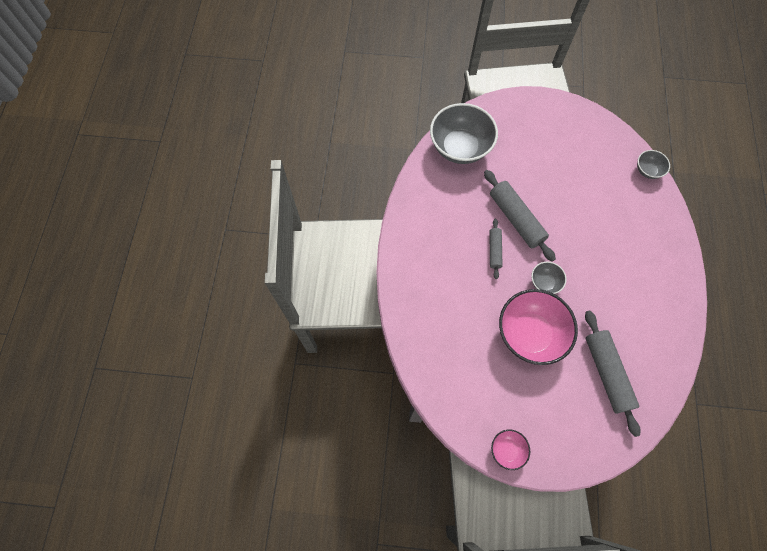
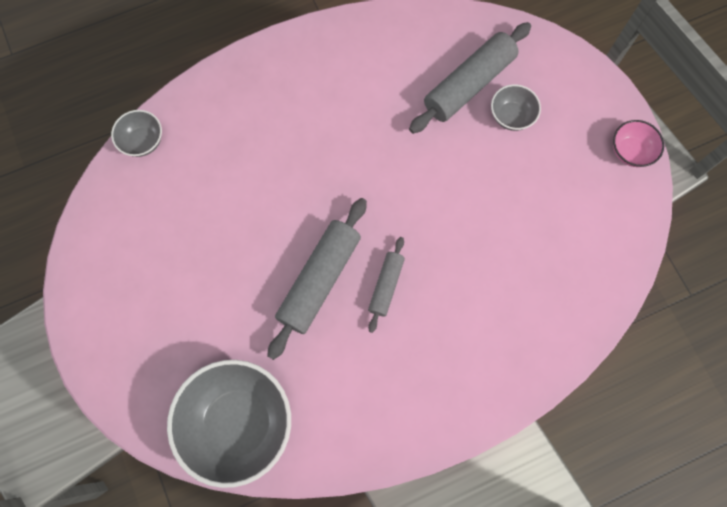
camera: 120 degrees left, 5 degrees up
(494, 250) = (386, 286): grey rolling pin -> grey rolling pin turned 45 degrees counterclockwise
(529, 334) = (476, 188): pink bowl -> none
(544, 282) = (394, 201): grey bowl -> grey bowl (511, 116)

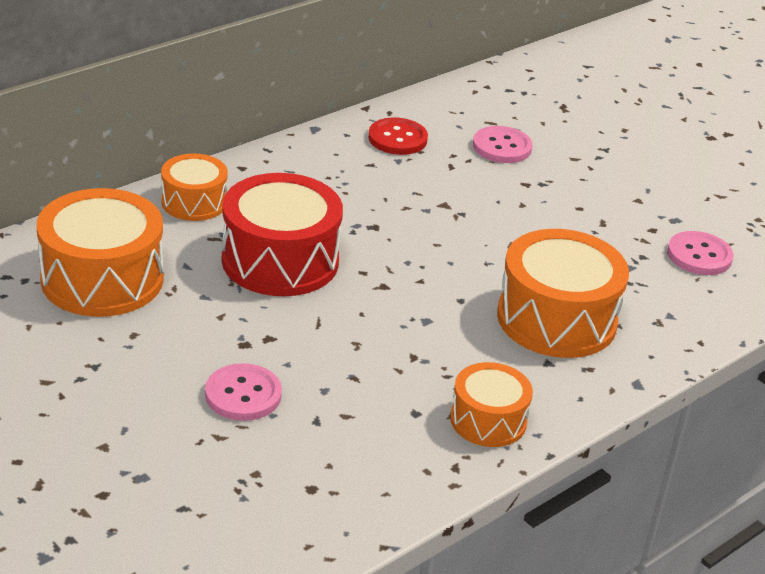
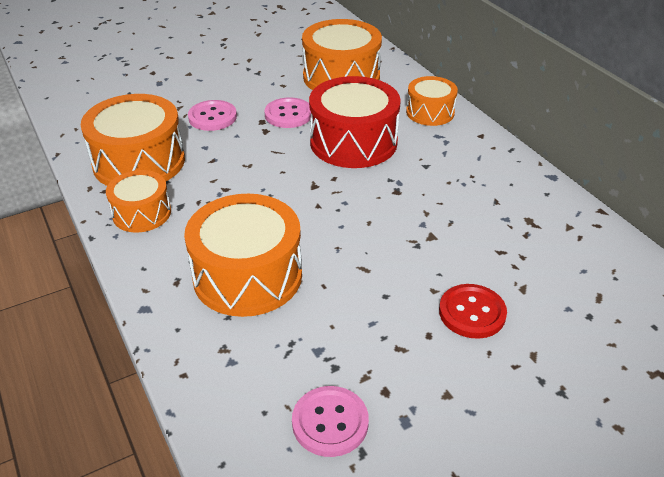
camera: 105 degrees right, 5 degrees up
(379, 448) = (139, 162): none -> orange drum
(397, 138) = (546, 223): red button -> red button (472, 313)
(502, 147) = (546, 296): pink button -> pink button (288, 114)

ASSIGNMENT:
Copy out each line of the material in which the word "button" turns up.

SOLUTION BELOW:
(397, 138) = (546, 223): red button -> red button (472, 313)
(502, 147) = (546, 296): pink button -> pink button (288, 114)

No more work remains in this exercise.